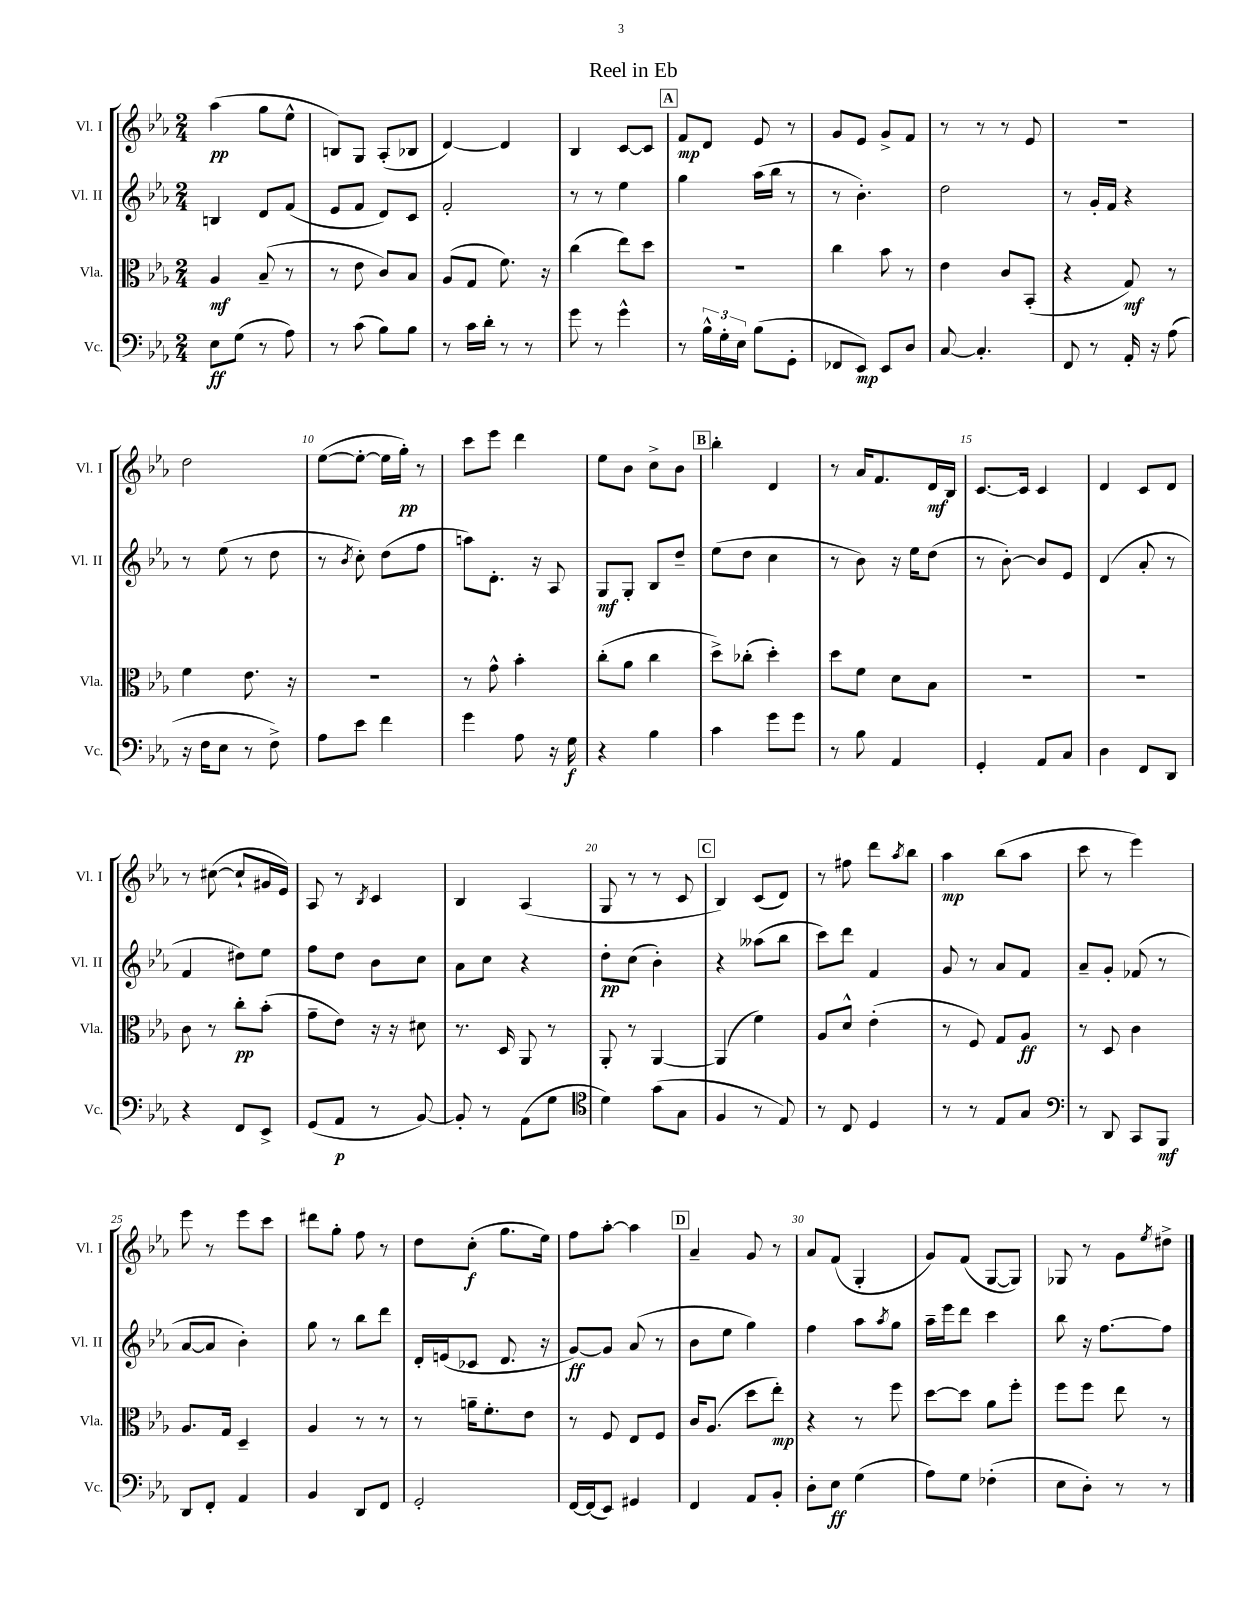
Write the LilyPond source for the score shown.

\header { title = "Reel in Eb" }
<<
\new StaffGroup <<
\new Staff = "s0" \with { instrumentName = "Vl. I" shortInstrumentName = "Vl. I" } {
    \clef treble \key ees \major \numericTimeSignature \time 2/4
    aes''4\pp( g''8 ees''8-^ |
    b8) g8 aes8-.( bes8 |
    d'4~) d'4 |
    bes4 c'8~ c'8 |
    \mark \markup { \box "A" } f'8\mp d'8 ees'8 r8 |
    g'8 ees'8 g'8-> f'8 |
    r8 r8 r8 ees'8 |
    r2 |
    d''2 |
    ees''8~( ees''8~-. ees''16 g''16-.\pp) r8 |
    c'''8 ees'''8 d'''4 |
    ees''8 bes'8 c''8-> bes'8 |
    \mark \markup { \box "B" } bes''4-. d'4 |
    r8 aes'16 f'8. d'16\mf bes16 |
    c'8.~ c'16 c'4 |
    d'4 c'8 d'8 |
    r8 cis''8~( cis''8-! gis'16 ees'16) |
    aes8 r8 \acciaccatura { bes8 } c'4 |
    bes4 aes4( |
    g8 r8 r8 c'8 |
    \mark \markup { \box "C" } bes4) c'8( d'8) |
    r8 fis''8 d'''8 \acciaccatura { aes''8 } bes''8 |
    aes''4\mp bes''8( aes''8 |
    c'''8 r8 ees'''4) |
    ees'''8 r8 ees'''8 c'''8 |
    dis'''8 g''8-. f''8 r8 |
    d''8 c''8-.\f( g''8. ees''16) |
    f''8 aes''8~-. aes''4 |
    \mark \markup { \box "D" } aes'4-- g'8 r8 |
    aes'8 f'8( g4-. |
    g'8) f'8( g8~ g8) |
    ges8 r8 g'8 \acciaccatura { ees''8 } dis''8-> \bar "|." |
}
\new Staff = "s1" \with { instrumentName = "Vl. II" shortInstrumentName = "Vl. II" } {
    \clef treble \key ees \major \numericTimeSignature \time 2/4
    b4 d'8 f'8( |
    ees'8 f'8 d'8) c'8 |
    f'2-. |
    r8 r8 ees''4 |
    \mark \markup { \box "A" } g''4 aes''16( bes''16 r8 |
    r8 bes'4.-.) |
    d''2 |
    r8 g'16-. f'16 r4 |
    r8 ees''8( r8 d''8 |
    r8 \acciaccatura { bes'8 } c''8-.) d''8( f''8 |
    a''8) d'8.-. r16 aes8 |
    g8\mf g8-. bes8 d''8-- |
    \mark \markup { \box "B" } ees''8( d''8 c''4 |
    r8 bes'8) r16 ees''16 d''8( |
    r8 bes'8~-.) bes'8 ees'8 |
    d'4( aes'8-. r8 |
    f'4 dis''8) ees''8 |
    f''8 d''8 bes'8 c''8 |
    aes'8 c''8 r4 |
    d''8-.\pp c''8( bes'4-.) |
    \mark \markup { \box "C" } r4 aeses''8( bes''8 |
    c'''8) d'''8 f'4 |
    g'8 r8 aes'8 f'8 |
    aes'8-- g'8-. fes'8( r8 |
    aes'8~ aes'8 bes'4-.) |
    g''8 r8 bes''8 d'''8 |
    d'16-. e'16( ces'8 d'8. r16 |
    g'8~\ff) g'8 aes'8( r8 |
    \mark \markup { \box "D" } bes'8 ees''8 g''4) |
    f''4 aes''8 \acciaccatura { aes''8 } g''8 |
    aes''16-- ees'''16 d'''8 c'''4 |
    bes''8 r16 f''8.~ f''8 \bar "|." |
}
\new Staff = "s2" \with { instrumentName = "Vla." shortInstrumentName = "Vla." } {
    \clef alto \key ees \major \numericTimeSignature \time 2/4
    aes4\mf bes8--( r8 |
    r8 ees'8 c'8) bes8 |
    aes8( g8 f'8.) r16 |
    c''4( ees''8) d''8 |
    \mark \markup { \box "A" } r2 |
    c''4 bes'8 r8 |
    ees'4 c'8 bes,8-.( |
    r4 g8\mf) r8 |
    f'4 ees'8. r16 |
    r2 |
    r8 g'8-^ bes'4-. |
    c''8-.( aes'8 c''4 |
    \mark \markup { \box "B" } d''8->) ces''8-.( d''4-.) |
    d''8 f'8 d'8 bes8 |
    R2 |
    R2 |
    c'8 r8 c''8-.\pp bes'8-.( |
    g'8-- ees'8) r16 r16 dis'8 |
    r8. d16 aes,8 r8 |
    aes,8-. r8 aes,4~ |
    \mark \markup { \box "C" } aes,4( f'4) |
    aes8 d'8-^ ees'4-.( |
    r8 f8) g8 aes8\ff |
    r8 d8 c'4 |
    aes8. g16 d4-- |
    aes4 r8 r8 |
    r8 a'16-- f'8.-. ees'8 |
    r8 f8 ees8 f8 |
    \mark \markup { \box "D" } c'16 aes8.( d''8 ees''8-.\mp) |
    r4 r8 f''8 |
    d''8~ d''8 aes'8 f''8-. |
    f''8 f''8 ees''8 r8 \bar "|." |
}
\new Staff = "s3" \with { instrumentName = "Vc." shortInstrumentName = "Vc." } {
    \clef bass \key ees \major \numericTimeSignature \time 2/4
    ees8\ff g8( r8 aes8) |
    r8 c'8( bes8) bes8 |
    r8 c'16 d'16-. r8 r8 |
    g'8 r8 g'4-^ |
    \mark \markup { \box "A" } r8 \tuplet 3/2 { bes16-^ g16-. ees16 } bes8( g,8-. |
    fes,8 ees,8\mp) ees,8 d8 |
    c8~ c4.-. |
    f,8 r8 aes,16-. r16 aes8( |
    r16 f16 ees8 r8 f8->) |
    aes8 ees'8 f'4 |
    g'4 aes8 r16 g16\f |
    r4 bes4 |
    \mark \markup { \box "B" } c'4 g'8 g'8 |
    r8 bes8 aes,4 |
    g,4-. aes,8 c8 |
    d4 f,8 d,8 |
    r4 f,8 ees,8-> |
    g,8( aes,8\p r8 bes,8~) |
    bes,8-. r8 aes,8( g8 |
    \clef tenor d'4) g'8( g8 |
    \mark \markup { \box "C" } f4 r8 ees8) |
    r8 c8 d4 |
    r8 r8 ees8 g8 |
    \clef bass r8 d,8 c,8 bes,,8\mf |
    d,8 f,8-. aes,4 |
    bes,4 d,8 f,8 |
    g,2-. |
    f,16~ f,16( ees,8) gis,4 |
    \mark \markup { \box "D" } f,4 aes,8 bes,8-. |
    d8-. ees8\ff g4( |
    aes8) g8 fes4-.( |
    ees8 d8-.) r8 r8 \bar "|." |
}
>>
>>
\layout { \context { \Score \override BarNumber.break-visibility = ##(#f #t #t) barNumberVisibility = #(every-nth-bar-number-visible 5) } }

Task objective. Gather every line in the entries above that contains the string "acciaccatura", matching case exactly.

Solution to this exercise.
    aes8 r8 \acciaccatura { bes8 } c'4 |
    r8 fis''8 d'''8 \acciaccatura { aes''8 } bes''8 |
    ges8 r8 g'8 \acciaccatura { ees''8 } dis''8-> \bar "|." |
    r8 \acciaccatura { bes'8 } c''8-.) d''8( f''8 |
    f''4 aes''8 \acciaccatura { aes''8 } g''8 |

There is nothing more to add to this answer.